## Exercise
Repeat the listing exactly. The images do not belong in the copy.

## Available data
== Segment start ==
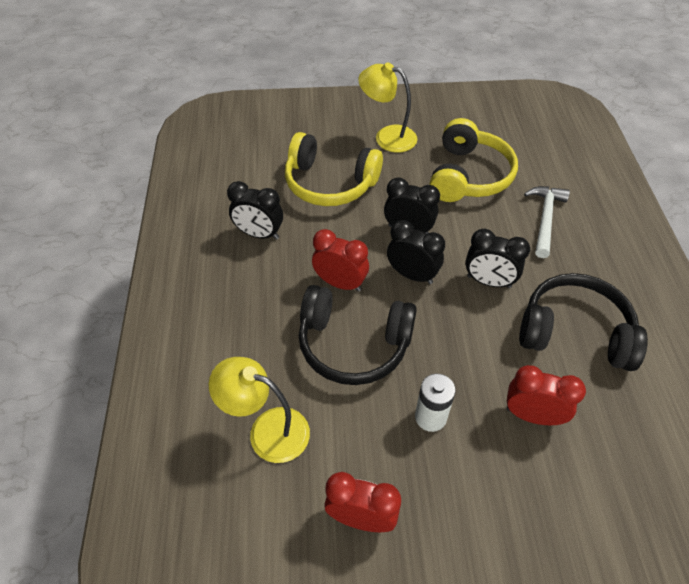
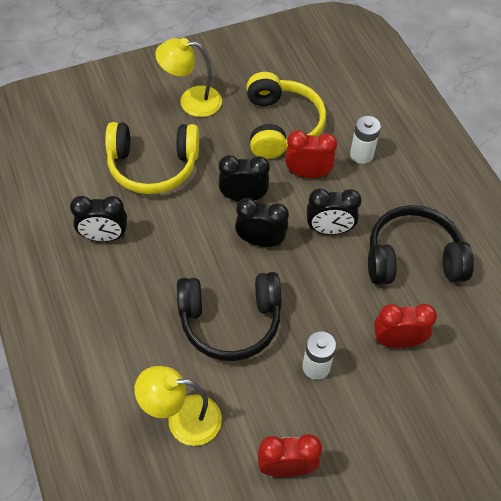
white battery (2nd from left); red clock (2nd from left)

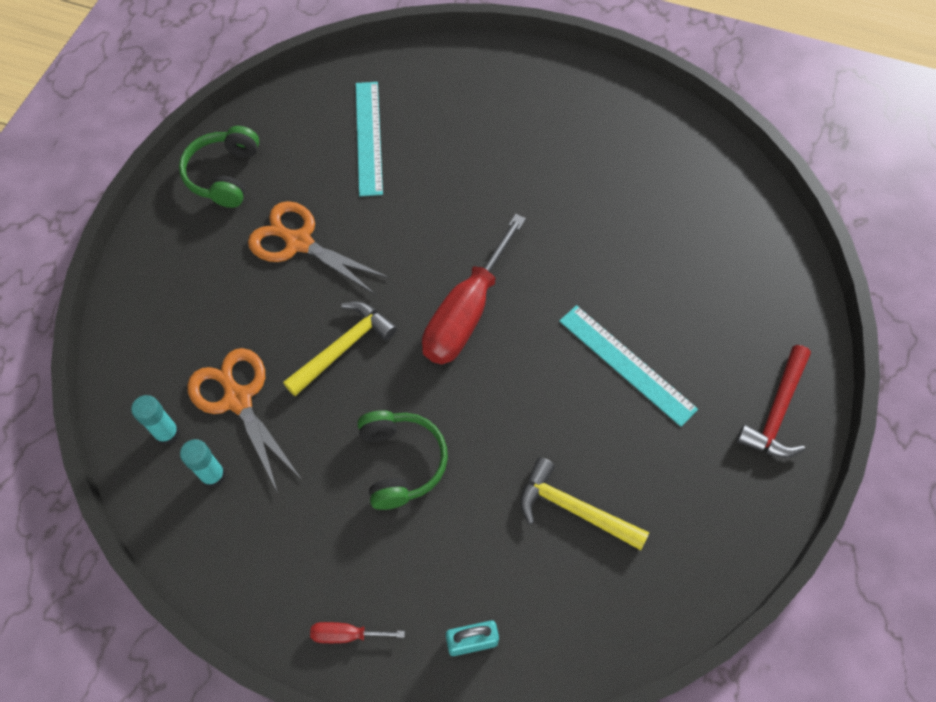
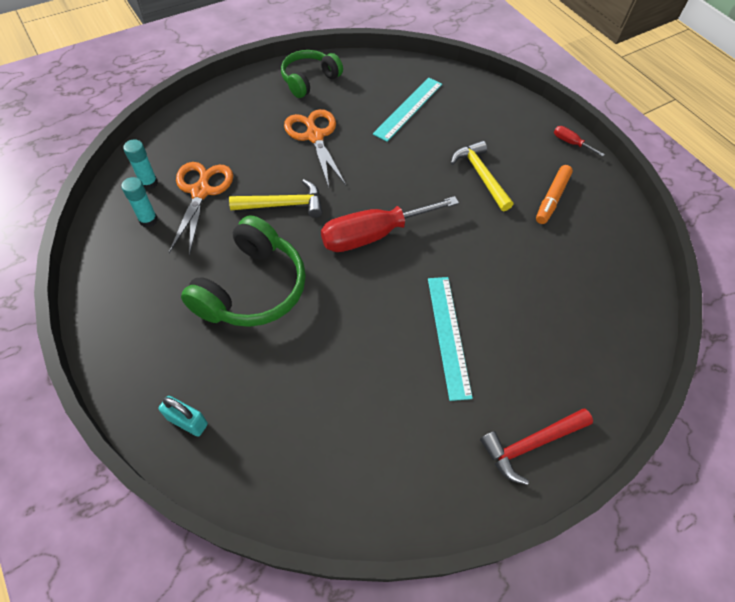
green headphones (1st from left); yellow hammer (2nd from left); red screwdriver (2nd from left); orange marker

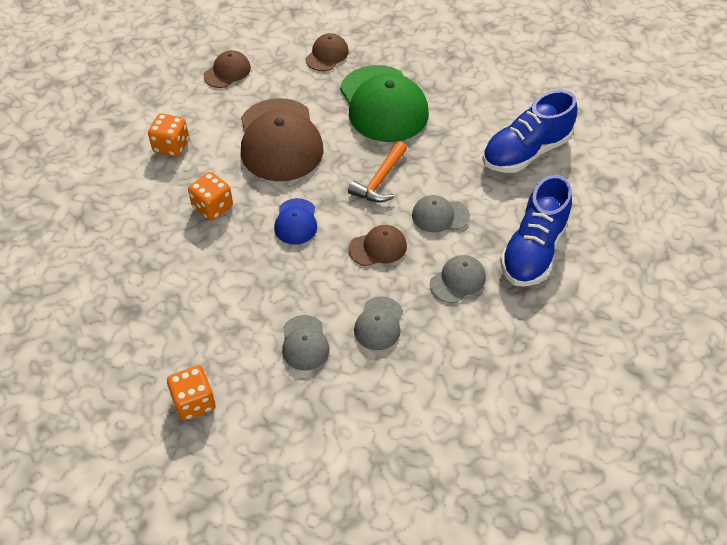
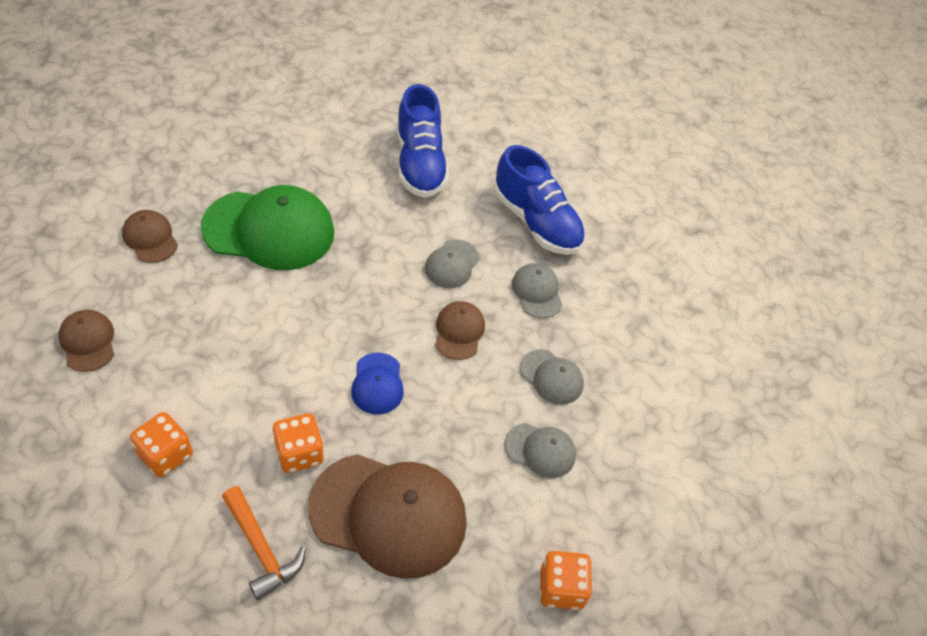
brown cap (3rd from left); orange hammer; blue cap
== Segment end ==
## Written response
white battery (2nd from left); red clock (2nd from left)

green headphones (1st from left); yellow hammer (2nd from left); red screwdriver (2nd from left); orange marker

brown cap (3rd from left); orange hammer; blue cap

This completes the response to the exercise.